(Saved data entries)
++++++++

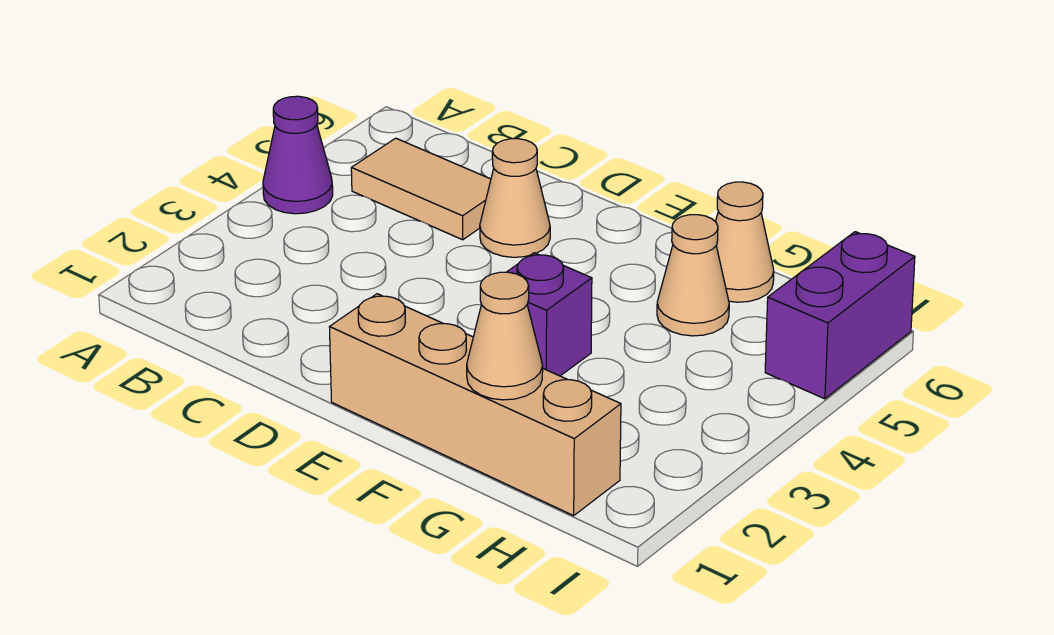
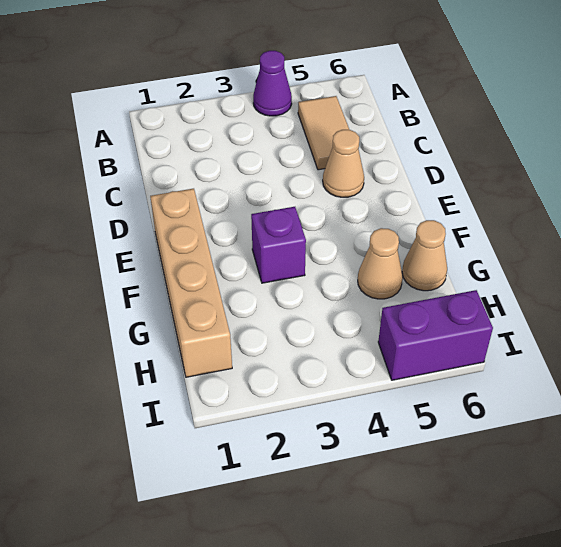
tan cone G1 level 2 -> none

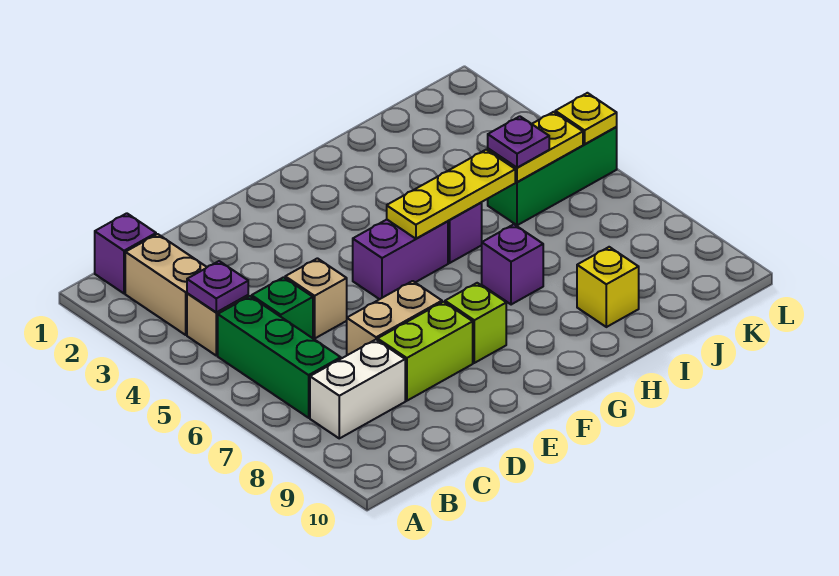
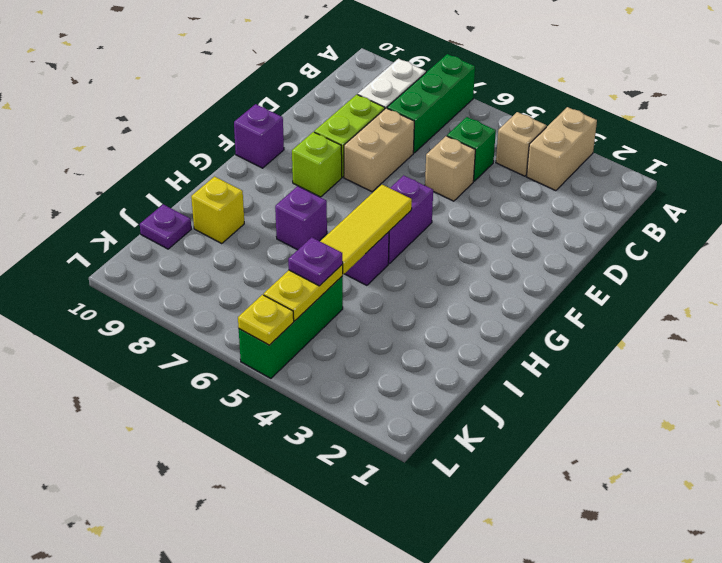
purple brick B1 level 1 -> purple brick F10 level 1
tan brick B2:B3 level 1 -> tan brick A3:B3 level 1
purple plate B4 level 2 -> purple plate J10 level 1
green brick B5:B7 level 1 -> green brick A7:C7 level 1
yellow plate G5:I5 level 2 -> yellow tile G5:I5 level 2

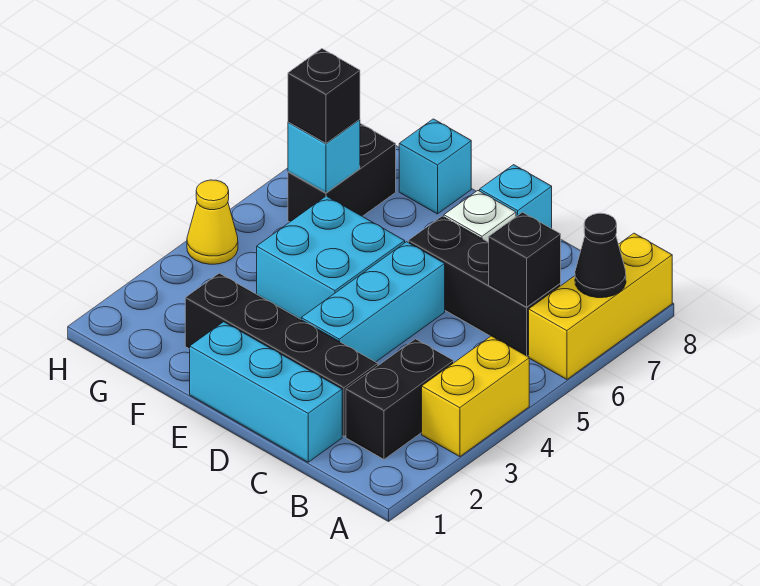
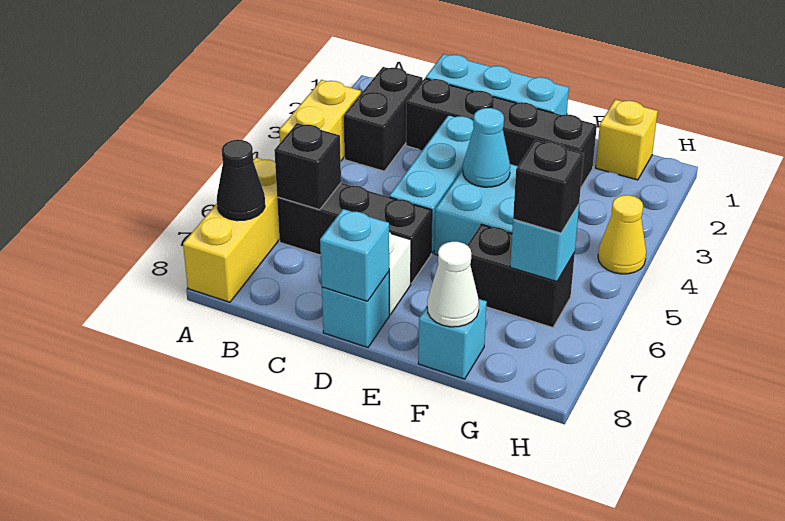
none -> cyan brick D8 level 2
none -> cyan cone E4 level 2
none -> white cone F8 level 2
none -> yellow brick G1 level 1
black brick G6:G7 level 1 -> black brick F6:G6 level 1

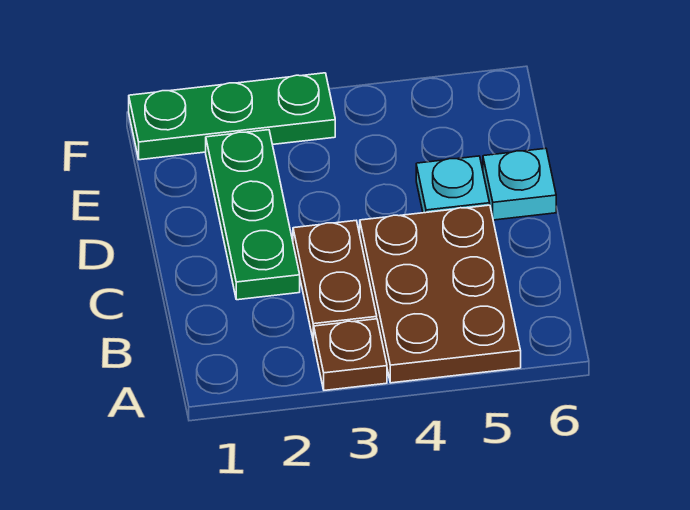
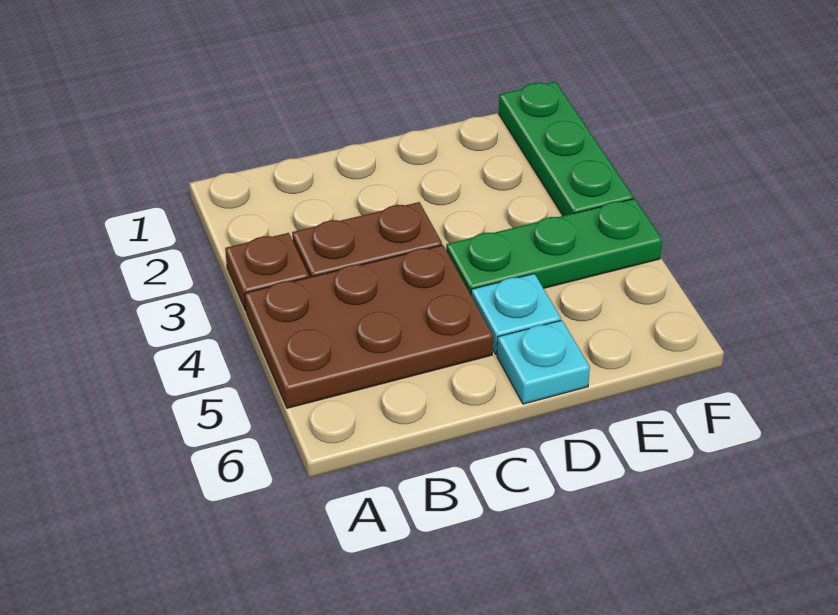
green plate C2:E2 level 1 -> green plate D4:F4 level 1

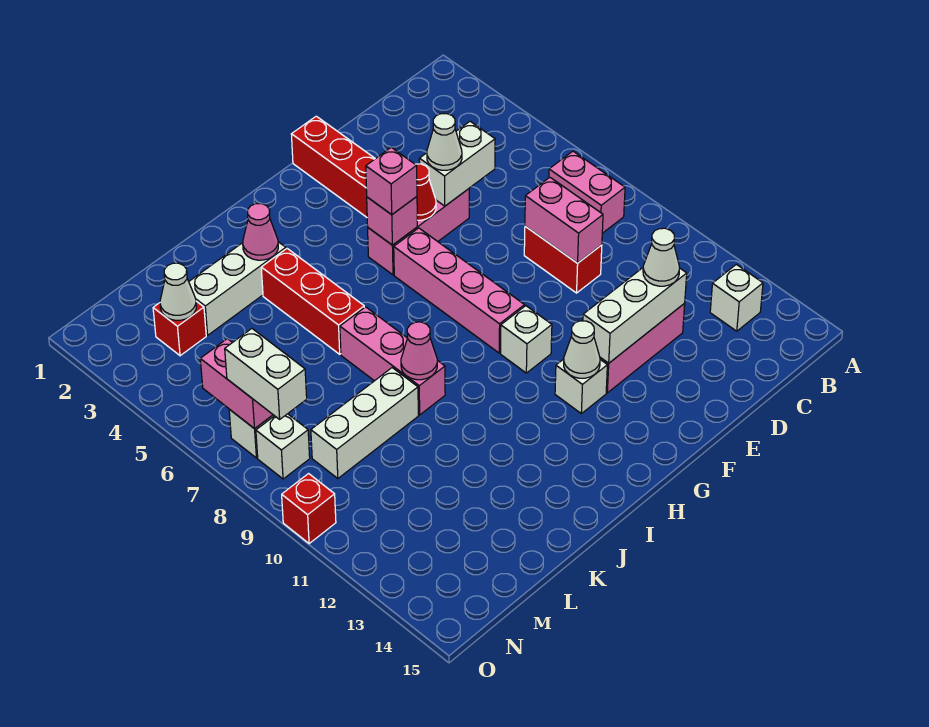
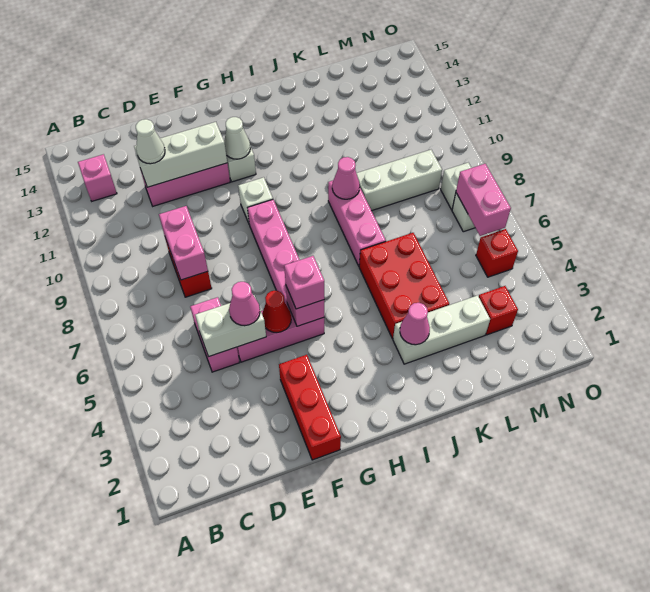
pink brick B7:B8 level 1 -> pink brick D5:D6 level 1
white brick B13 level 1 -> pink brick B13 level 1
white cone E5 level 3 -> pink cone E5 level 3
red brick J4:J6 level 1 -> red brick J4:K6 level 1
white cone M3 level 2 -> none
white brick N7:N8 level 3 -> none
red brick O10 level 1 -> red brick N5 level 1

++++++++

* _Problem description_
Each entry must be retyped word for word, with every image omitted.

* _Response to this exercise_
tan cone G1 level 2 -> none

purple brick B1 level 1 -> purple brick F10 level 1
tan brick B2:B3 level 1 -> tan brick A3:B3 level 1
purple plate B4 level 2 -> purple plate J10 level 1
green brick B5:B7 level 1 -> green brick A7:C7 level 1
yellow plate G5:I5 level 2 -> yellow tile G5:I5 level 2

none -> cyan brick D8 level 2
none -> cyan cone E4 level 2
none -> white cone F8 level 2
none -> yellow brick G1 level 1
black brick G6:G7 level 1 -> black brick F6:G6 level 1

green plate C2:E2 level 1 -> green plate D4:F4 level 1

pink brick B7:B8 level 1 -> pink brick D5:D6 level 1
white brick B13 level 1 -> pink brick B13 level 1
white cone E5 level 3 -> pink cone E5 level 3
red brick J4:J6 level 1 -> red brick J4:K6 level 1
white cone M3 level 2 -> none
white brick N7:N8 level 3 -> none
red brick O10 level 1 -> red brick N5 level 1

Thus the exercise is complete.